### Problem requirements:
Transcribe the whole listing without a single picture.

### Data extract:
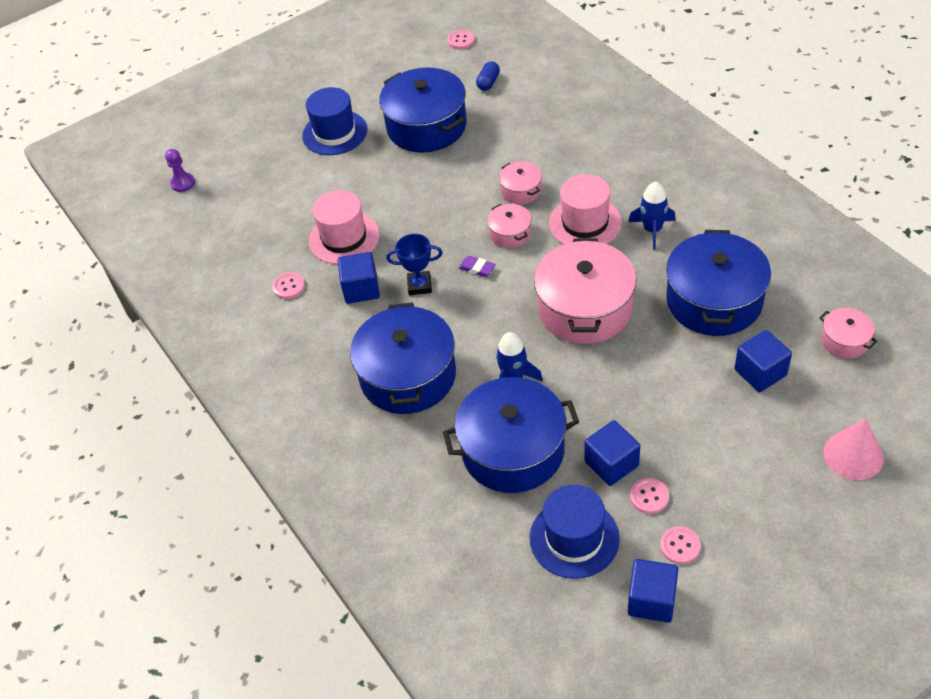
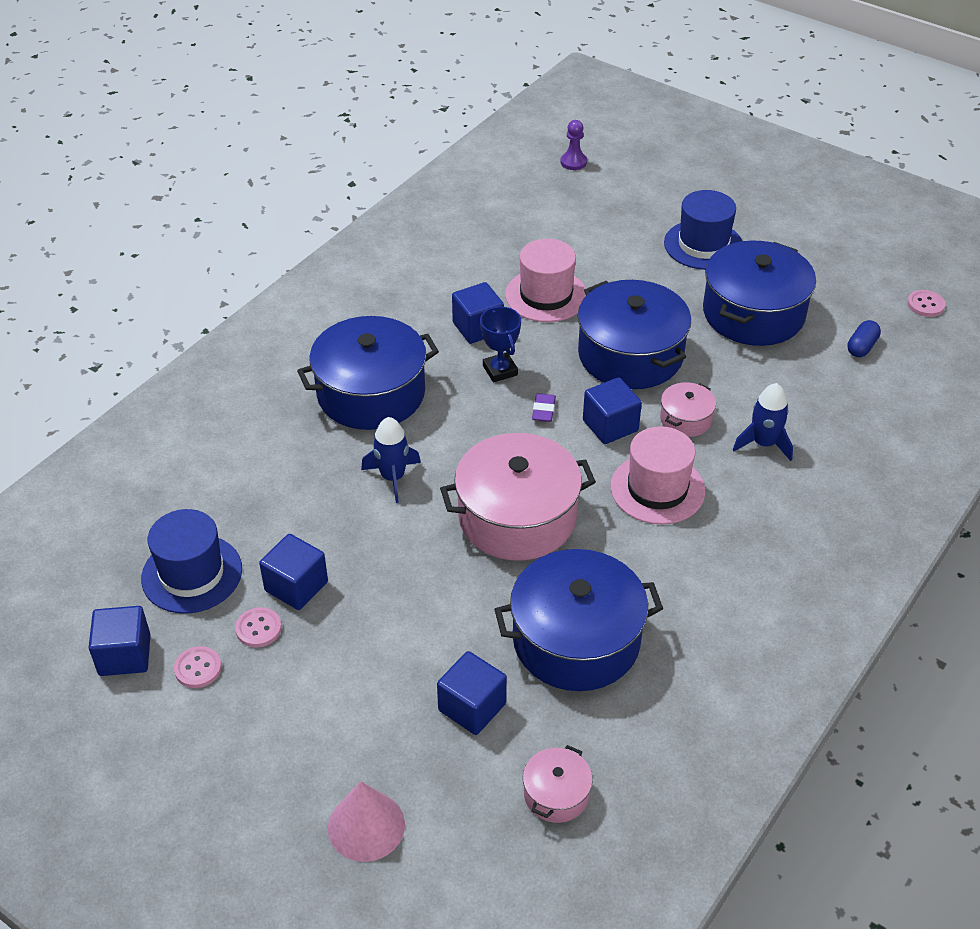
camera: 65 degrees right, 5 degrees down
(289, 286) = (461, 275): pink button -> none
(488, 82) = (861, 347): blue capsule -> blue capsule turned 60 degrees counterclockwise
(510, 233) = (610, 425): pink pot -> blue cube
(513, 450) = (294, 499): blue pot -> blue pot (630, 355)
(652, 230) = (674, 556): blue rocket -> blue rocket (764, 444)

### Exercise answer:
camera: 65 degrees right, 5 degrees down
(289, 286) = (461, 275): pink button -> none
(488, 82) = (861, 347): blue capsule -> blue capsule turned 60 degrees counterclockwise
(510, 233) = (610, 425): pink pot -> blue cube
(513, 450) = (294, 499): blue pot -> blue pot (630, 355)
(652, 230) = (674, 556): blue rocket -> blue rocket (764, 444)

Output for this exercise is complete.